> **Aim of the task**
Repeat the lines from the line with "yellow rectangle: (86, 250)" to the line with "gray triangle: (424, 36)" in the listing below, keeping both end lines and adding nothing.

====== Material provided

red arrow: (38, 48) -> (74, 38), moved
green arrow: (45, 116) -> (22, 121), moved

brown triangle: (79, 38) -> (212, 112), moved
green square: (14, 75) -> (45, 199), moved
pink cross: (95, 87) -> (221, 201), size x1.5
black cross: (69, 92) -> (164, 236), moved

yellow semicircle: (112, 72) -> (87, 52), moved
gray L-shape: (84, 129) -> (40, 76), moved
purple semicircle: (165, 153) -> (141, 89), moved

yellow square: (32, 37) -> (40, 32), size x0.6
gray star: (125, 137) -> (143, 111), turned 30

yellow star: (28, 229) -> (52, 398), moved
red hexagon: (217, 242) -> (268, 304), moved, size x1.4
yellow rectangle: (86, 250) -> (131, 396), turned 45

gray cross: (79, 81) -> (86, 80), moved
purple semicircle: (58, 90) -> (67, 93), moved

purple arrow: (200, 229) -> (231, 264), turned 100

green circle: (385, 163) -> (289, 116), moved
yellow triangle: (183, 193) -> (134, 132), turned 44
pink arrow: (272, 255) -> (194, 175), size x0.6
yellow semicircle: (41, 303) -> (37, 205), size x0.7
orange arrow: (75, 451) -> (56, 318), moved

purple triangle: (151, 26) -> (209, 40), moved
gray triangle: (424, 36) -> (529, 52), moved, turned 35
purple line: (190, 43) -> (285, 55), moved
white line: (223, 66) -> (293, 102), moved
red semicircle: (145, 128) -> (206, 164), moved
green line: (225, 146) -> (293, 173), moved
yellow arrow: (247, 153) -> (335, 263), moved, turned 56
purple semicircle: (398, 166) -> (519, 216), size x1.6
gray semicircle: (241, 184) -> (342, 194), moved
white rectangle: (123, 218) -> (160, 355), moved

============
====== Material provided

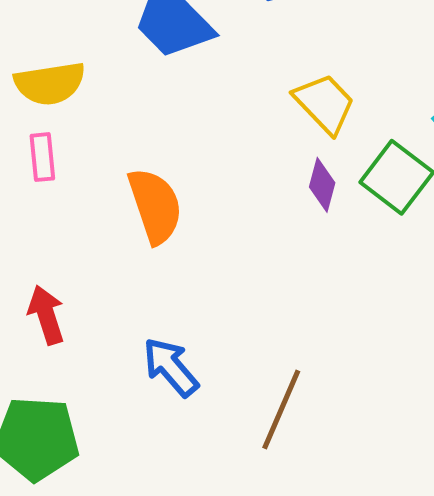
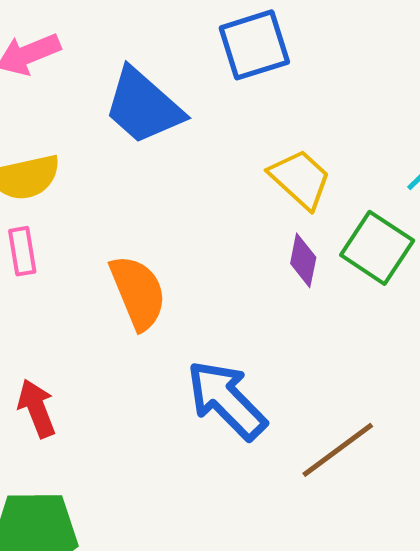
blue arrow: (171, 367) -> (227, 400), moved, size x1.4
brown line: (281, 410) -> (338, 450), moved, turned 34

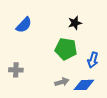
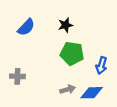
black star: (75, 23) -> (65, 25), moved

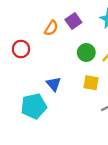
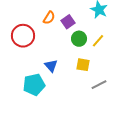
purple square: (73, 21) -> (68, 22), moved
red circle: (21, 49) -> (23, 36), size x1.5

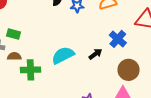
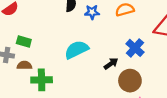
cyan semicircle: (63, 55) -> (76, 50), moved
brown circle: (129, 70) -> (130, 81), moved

============
====== Material provided

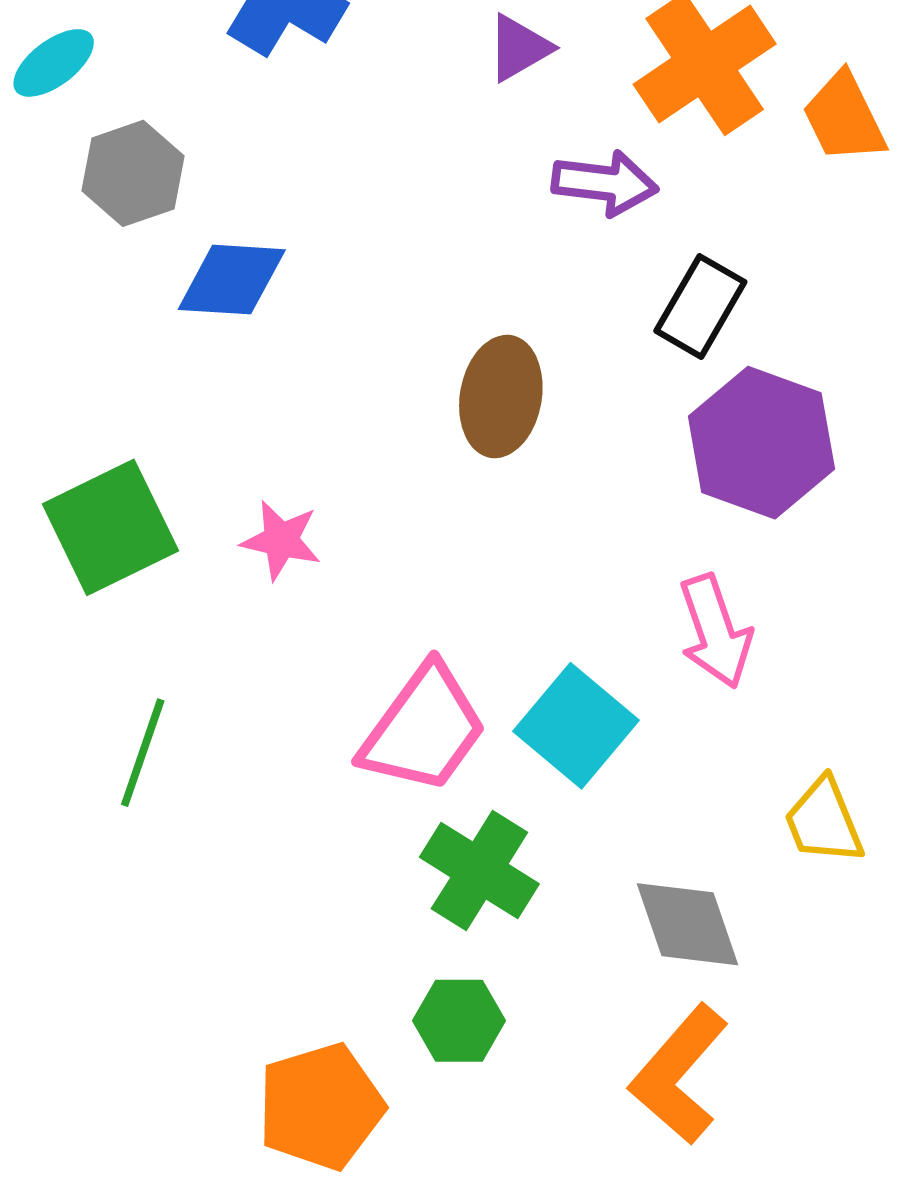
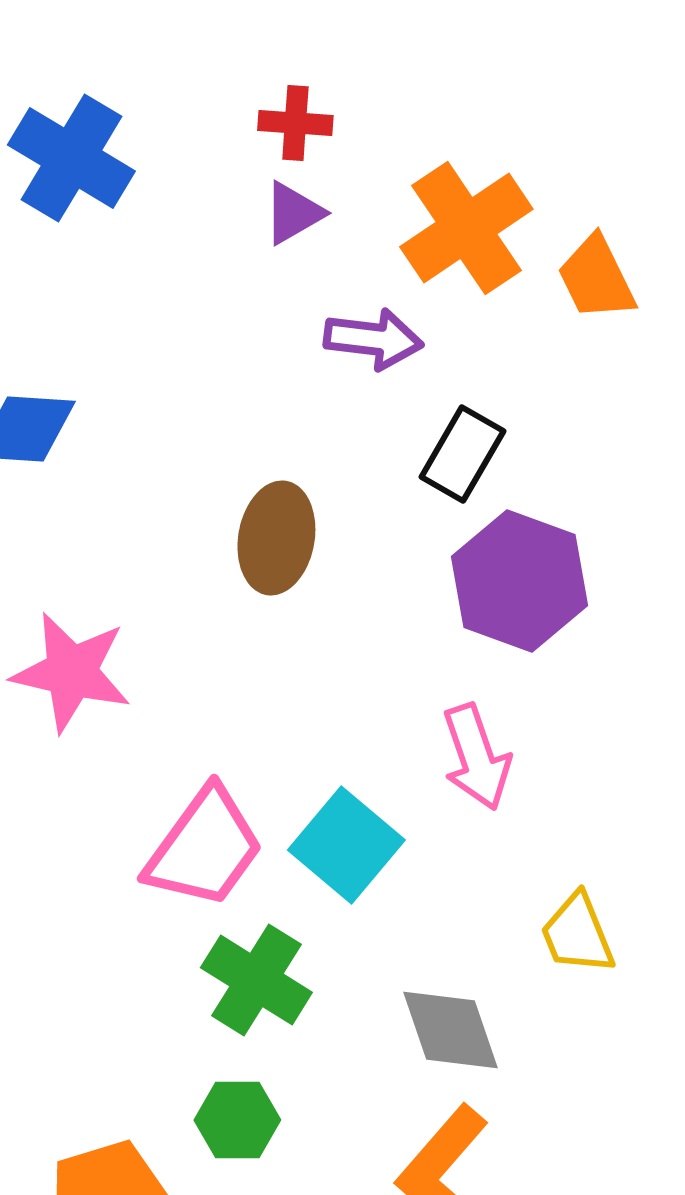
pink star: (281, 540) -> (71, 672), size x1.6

============

> **Answer box**
yellow rectangle: (86, 250) -> (131, 396), turned 45

gray cross: (79, 81) -> (86, 80), moved
purple semicircle: (58, 90) -> (67, 93), moved

purple arrow: (200, 229) -> (231, 264), turned 100

green circle: (385, 163) -> (289, 116), moved
yellow triangle: (183, 193) -> (134, 132), turned 44
pink arrow: (272, 255) -> (194, 175), size x0.6
yellow semicircle: (41, 303) -> (37, 205), size x0.7
orange arrow: (75, 451) -> (56, 318), moved

purple triangle: (151, 26) -> (209, 40), moved
gray triangle: (424, 36) -> (529, 52), moved, turned 35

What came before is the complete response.